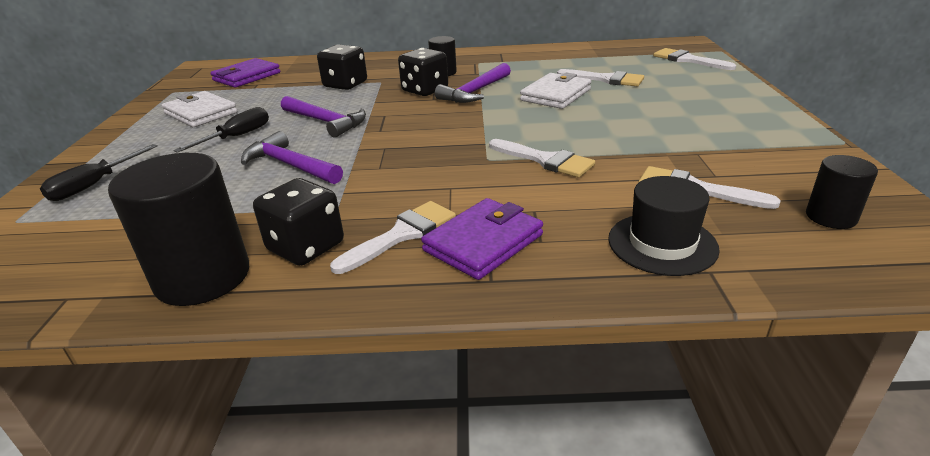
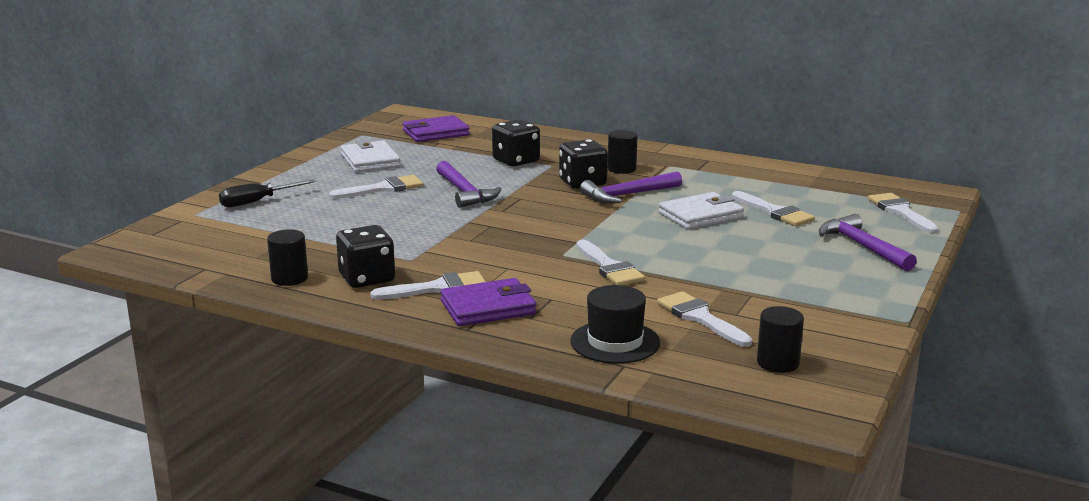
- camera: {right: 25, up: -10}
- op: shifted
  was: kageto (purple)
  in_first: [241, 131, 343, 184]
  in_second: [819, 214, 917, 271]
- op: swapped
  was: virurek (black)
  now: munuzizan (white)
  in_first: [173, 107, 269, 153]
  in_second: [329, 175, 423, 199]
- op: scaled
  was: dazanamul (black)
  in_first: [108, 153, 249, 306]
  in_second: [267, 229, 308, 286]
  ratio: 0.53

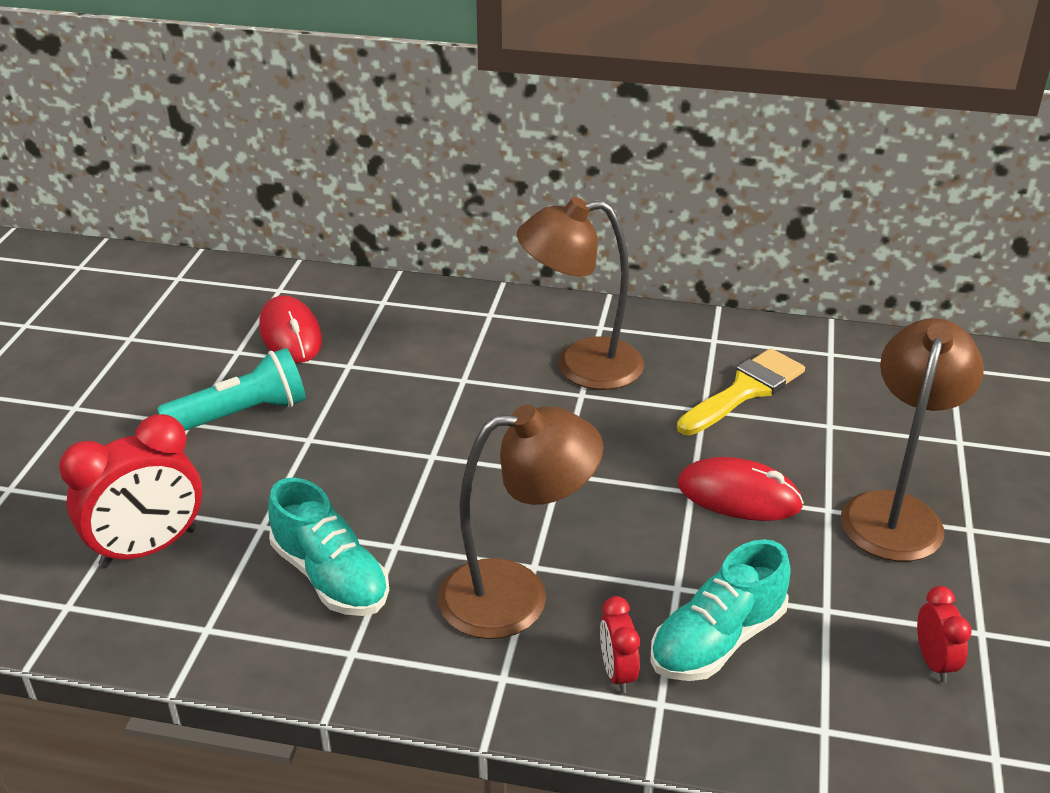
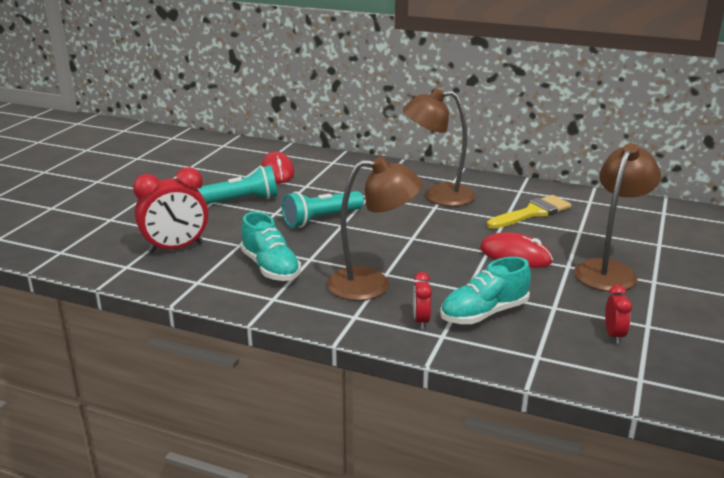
- camera: {right: 10, up: -10}
- op: new
  now: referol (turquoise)
  in_second: [282, 191, 364, 228]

## TASK
What you produce should repeat the data word for word while omitting all images.

## RESPONSE AREA
- camera: {right: 25, up: -10}
- op: shifted
  was: kageto (purple)
  in_first: [241, 131, 343, 184]
  in_second: [819, 214, 917, 271]
- op: swapped
  was: virurek (black)
  now: munuzizan (white)
  in_first: [173, 107, 269, 153]
  in_second: [329, 175, 423, 199]
- op: scaled
  was: dazanamul (black)
  in_first: [108, 153, 249, 306]
  in_second: [267, 229, 308, 286]
  ratio: 0.53

- camera: {right: 10, up: -10}
- op: new
  now: referol (turquoise)
  in_second: [282, 191, 364, 228]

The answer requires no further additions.